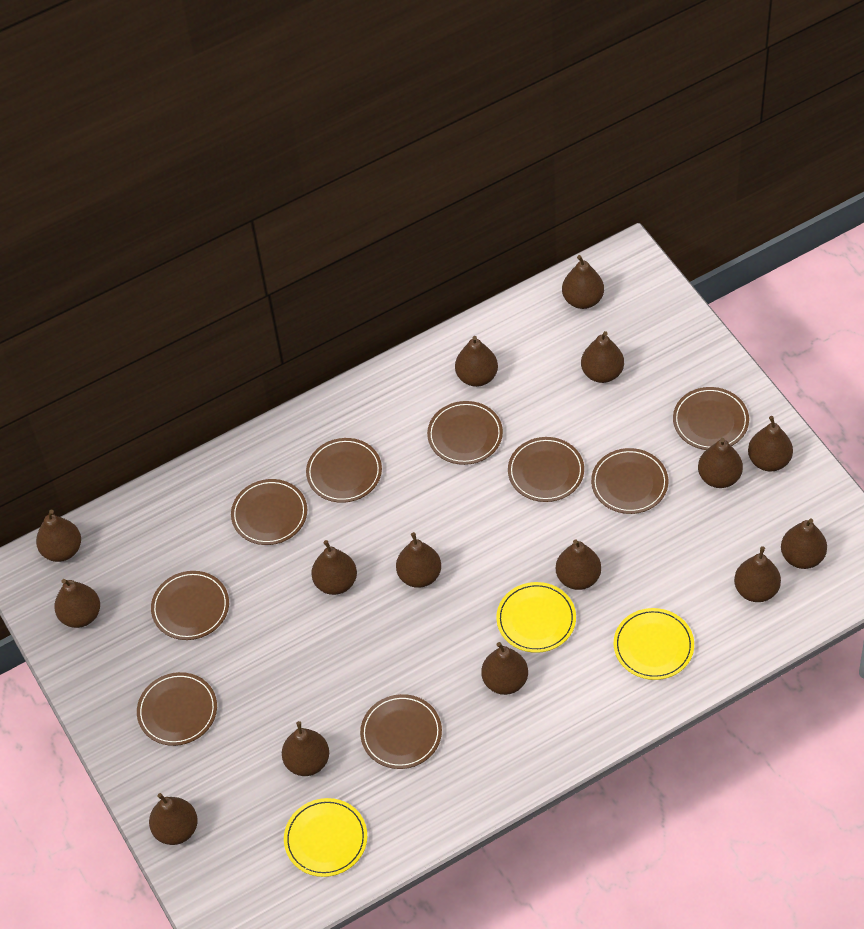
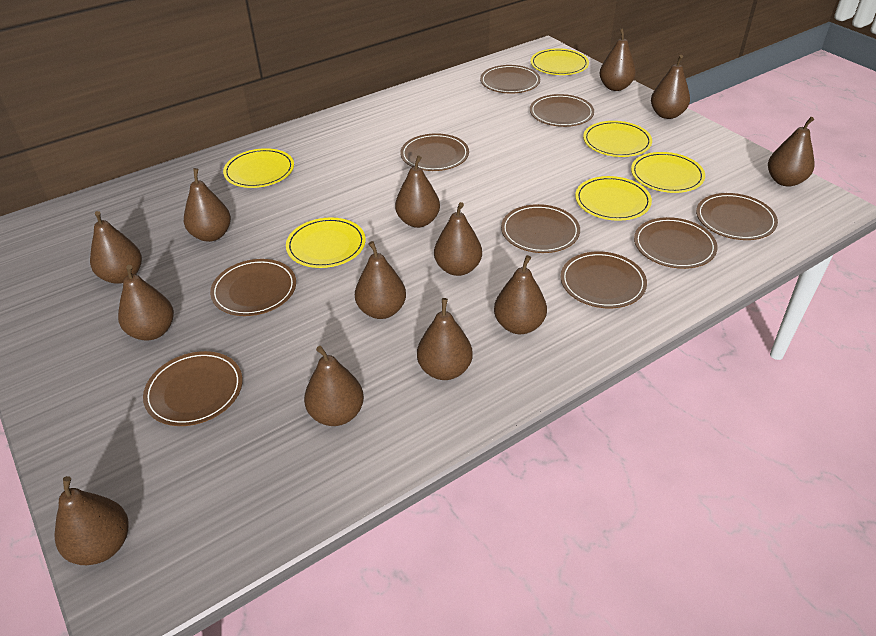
brown pear: 15 -> 13
yellow plate: 3 -> 6

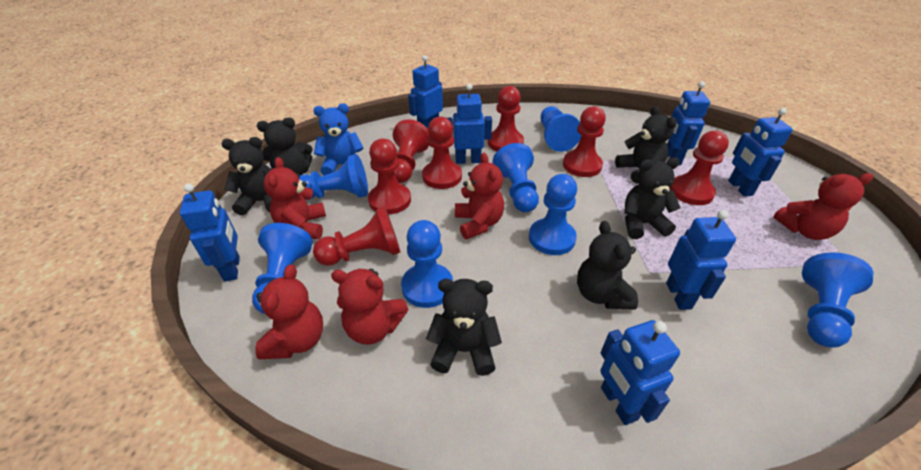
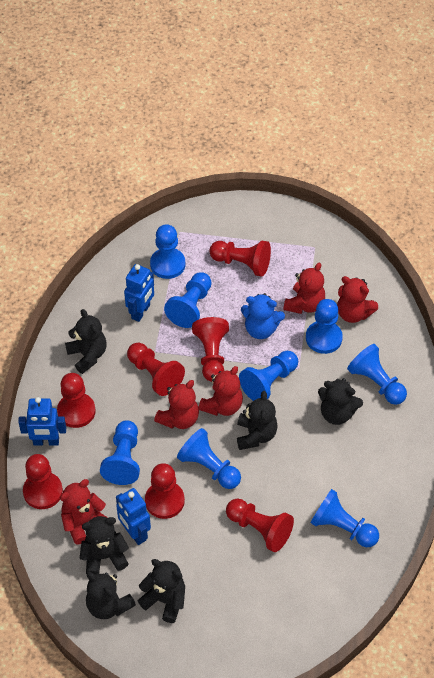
blue pawn: 7 -> 8
blue robot: 7 -> 3

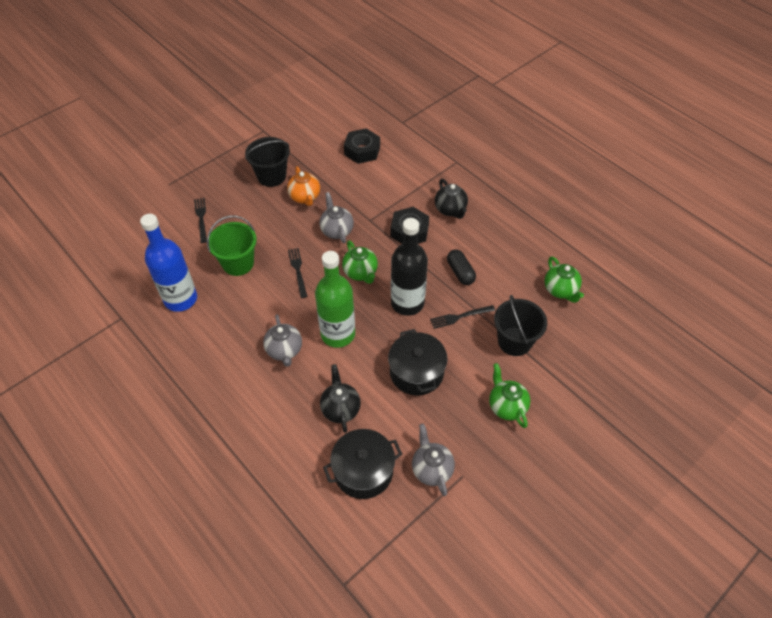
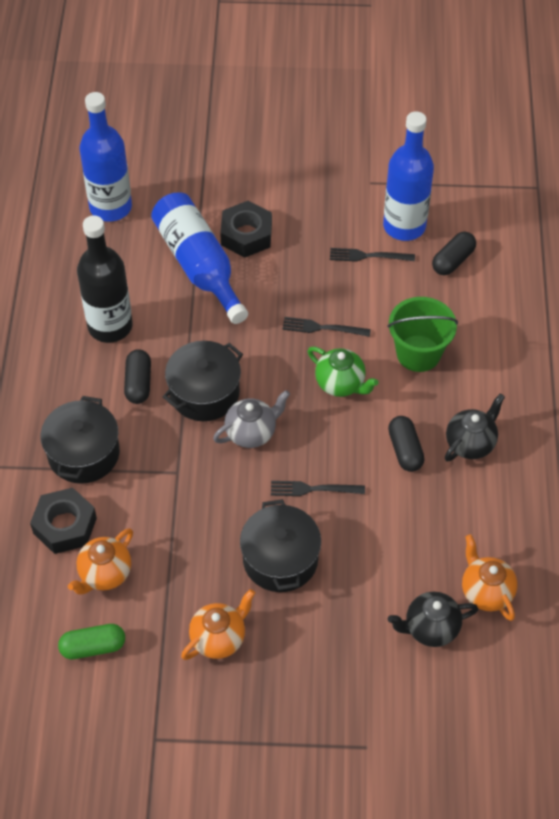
black bucket: 2 -> 0
black capsule: 1 -> 3
black pot: 2 -> 3
blue bottle: 1 -> 3
green bottle: 1 -> 0
green capsule: 0 -> 1
green teapot: 3 -> 1
grey teapot: 3 -> 1
orange teapot: 1 -> 3

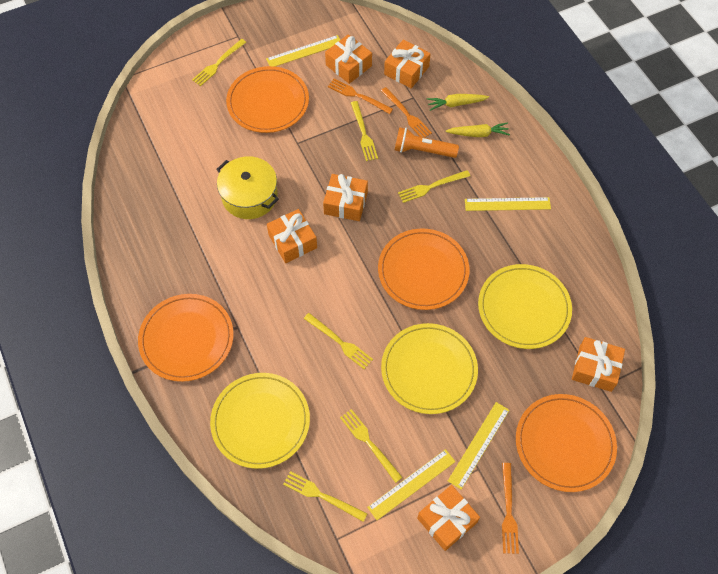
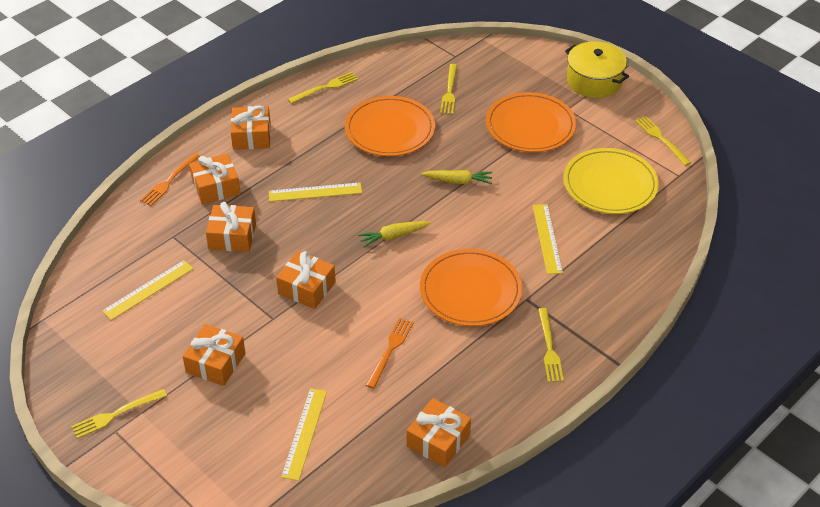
orange flashlight: 1 -> 0
orange fork: 3 -> 2
orange plate: 4 -> 3
yellow fork: 6 -> 5
yellow plate: 3 -> 1

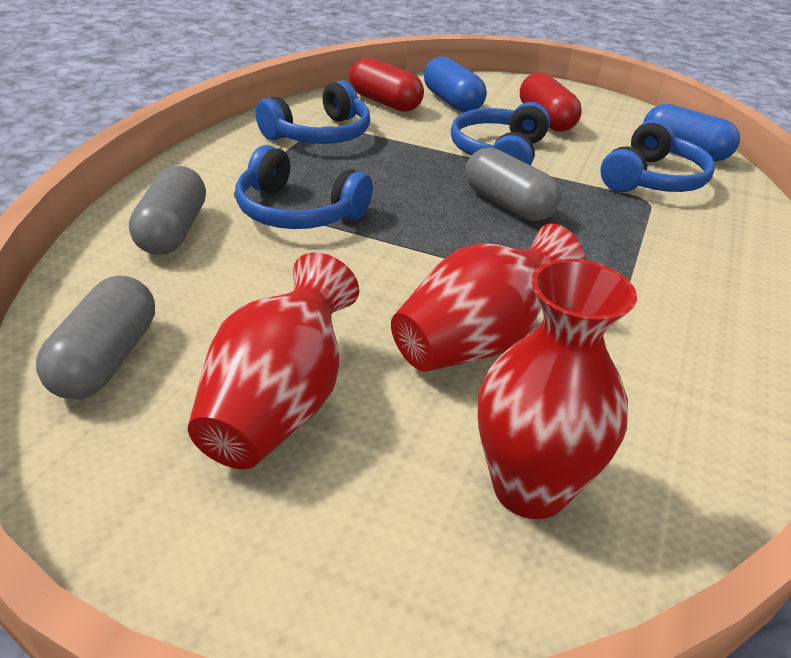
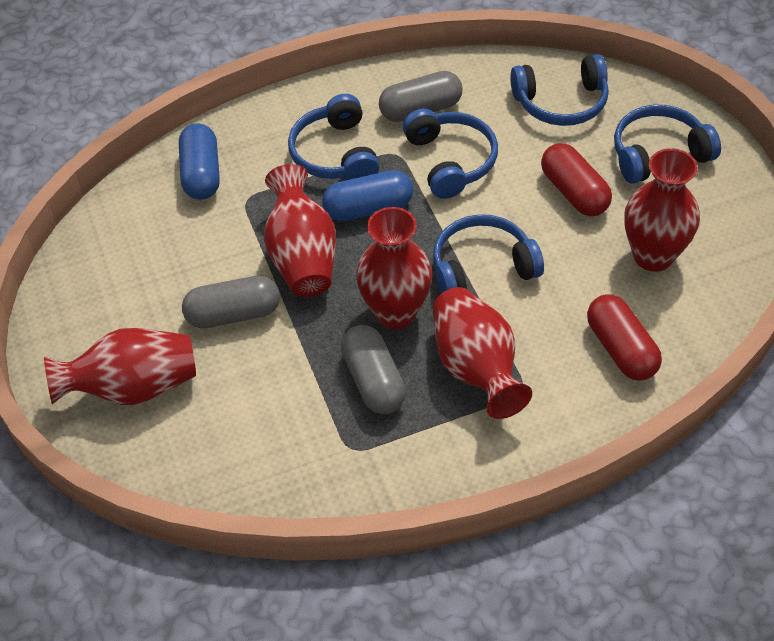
blue headphones: 4 -> 5
red vase: 3 -> 5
☆ ☆ ☆ ☆ ☆ ☆ ☆
§ Exercise instructions: Return nothing except the lines from the line with "green bottle: 1 -> 0" through the last line of the records above, copied exactly and without pictures.

§ Result:
green bottle: 1 -> 0
green capsule: 0 -> 1
green teapot: 3 -> 1
grey teapot: 3 -> 1
orange teapot: 1 -> 3

orange flashlight: 1 -> 0
orange fork: 3 -> 2
orange plate: 4 -> 3
yellow fork: 6 -> 5
yellow plate: 3 -> 1

blue headphones: 4 -> 5
red vase: 3 -> 5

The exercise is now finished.